--- START ---
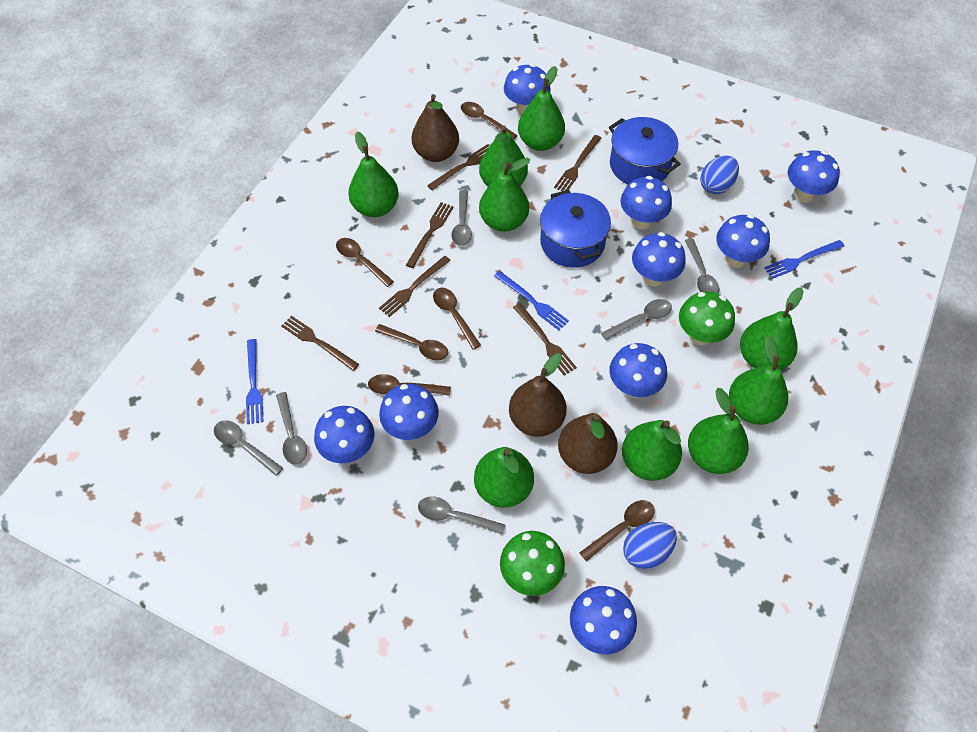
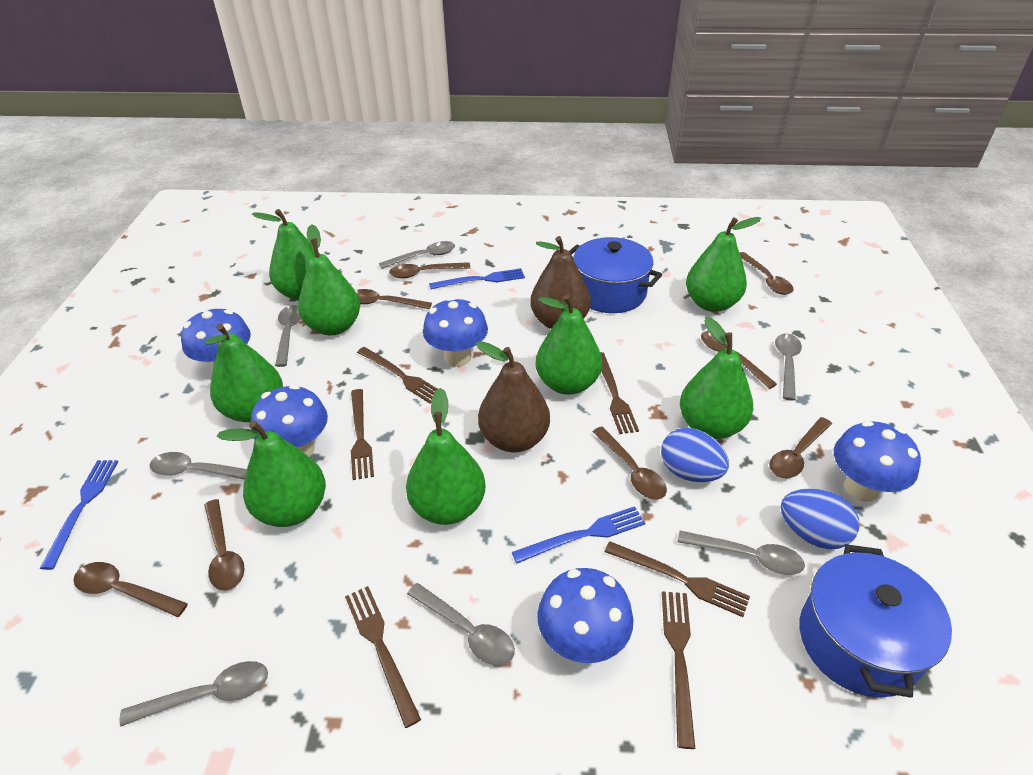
blue mushroom: 9 -> 5
brown pear: 3 -> 2
brown spoon: 6 -> 8
green mushroom: 2 -> 0
green pear: 9 -> 8
grey spoon: 6 -> 7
--- END ---
#### WORK REQUIRED:
Reproduce the material above in full, exactly, with no images.

#### SOLUTION TO THIS TASK:
blue mushroom: 9 -> 5
brown pear: 3 -> 2
brown spoon: 6 -> 8
green mushroom: 2 -> 0
green pear: 9 -> 8
grey spoon: 6 -> 7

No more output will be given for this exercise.